== EXERCISE GOAL ==
A single number is the whole answer: the tally of lines in the data below that include the word "brick".

----- GIVEN INFORMATION -----

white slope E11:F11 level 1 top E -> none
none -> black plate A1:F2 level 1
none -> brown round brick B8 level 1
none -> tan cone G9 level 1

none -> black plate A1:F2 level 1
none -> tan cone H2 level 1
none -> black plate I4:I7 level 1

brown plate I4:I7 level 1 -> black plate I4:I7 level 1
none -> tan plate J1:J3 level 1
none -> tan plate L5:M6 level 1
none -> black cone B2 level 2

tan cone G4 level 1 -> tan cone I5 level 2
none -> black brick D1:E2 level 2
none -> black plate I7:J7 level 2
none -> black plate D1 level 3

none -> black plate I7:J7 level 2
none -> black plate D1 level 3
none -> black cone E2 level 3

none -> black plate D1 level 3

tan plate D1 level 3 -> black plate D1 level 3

-----
----- GIVEN INFORMATION -----

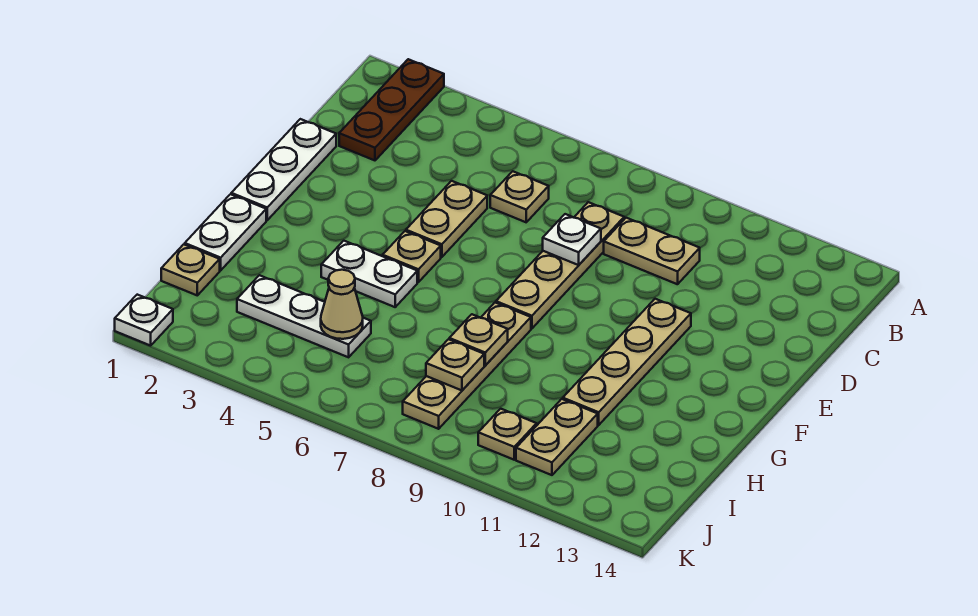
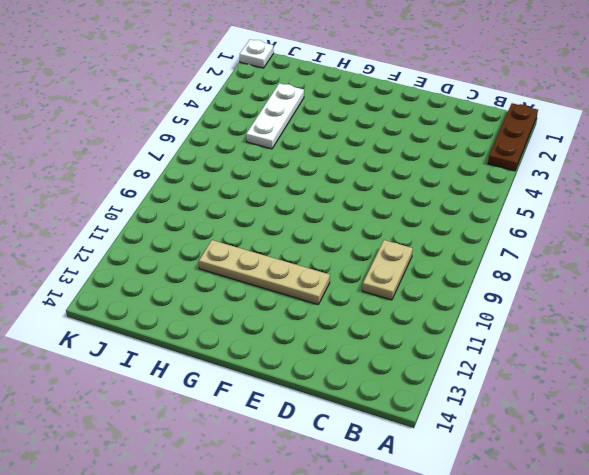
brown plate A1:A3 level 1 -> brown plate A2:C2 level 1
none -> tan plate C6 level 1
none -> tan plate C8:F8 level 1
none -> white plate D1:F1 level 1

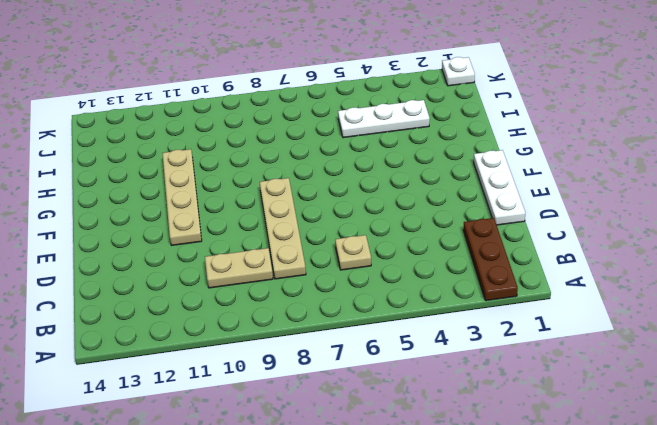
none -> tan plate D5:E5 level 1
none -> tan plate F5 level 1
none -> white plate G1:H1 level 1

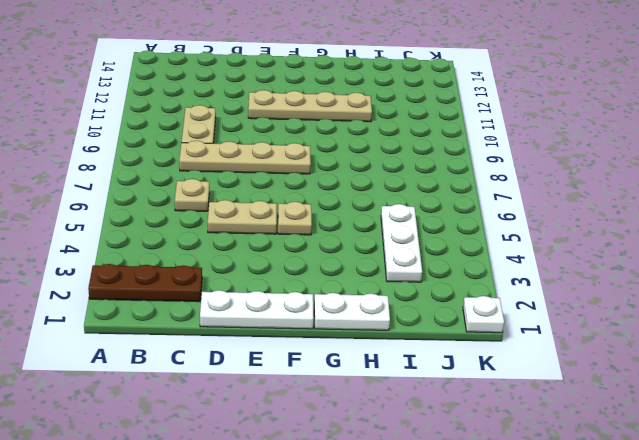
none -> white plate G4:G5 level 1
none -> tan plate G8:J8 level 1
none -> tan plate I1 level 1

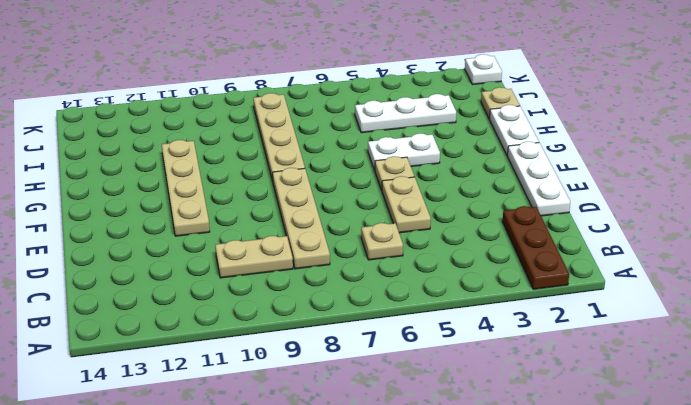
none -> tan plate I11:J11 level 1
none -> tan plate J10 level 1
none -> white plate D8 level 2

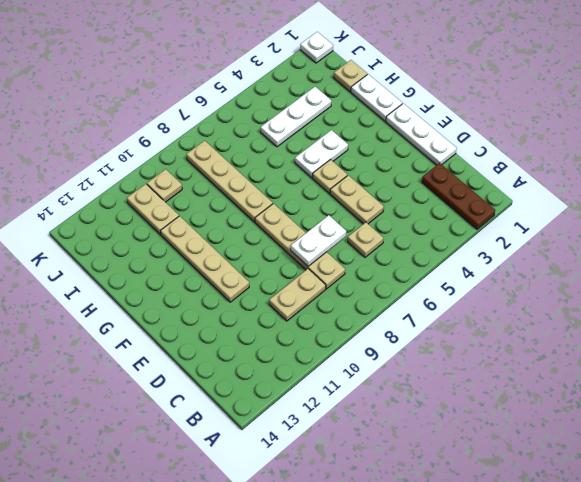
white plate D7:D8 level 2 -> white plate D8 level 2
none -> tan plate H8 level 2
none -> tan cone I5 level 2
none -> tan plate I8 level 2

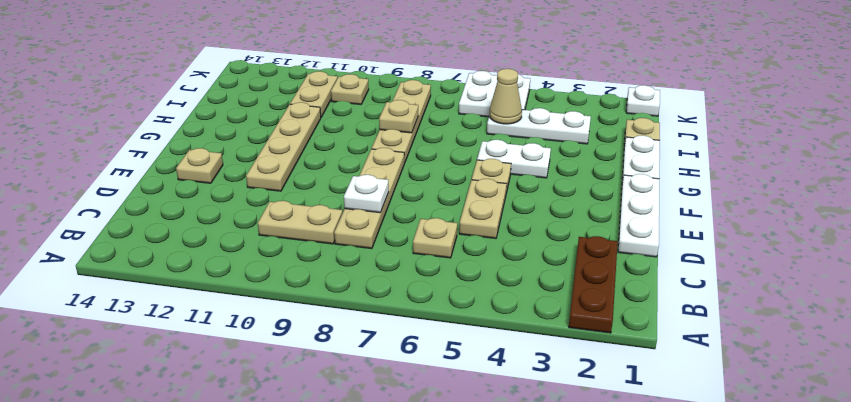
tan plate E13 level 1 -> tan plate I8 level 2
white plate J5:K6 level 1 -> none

-----

== RESPONSE TO THIS TASK ==
2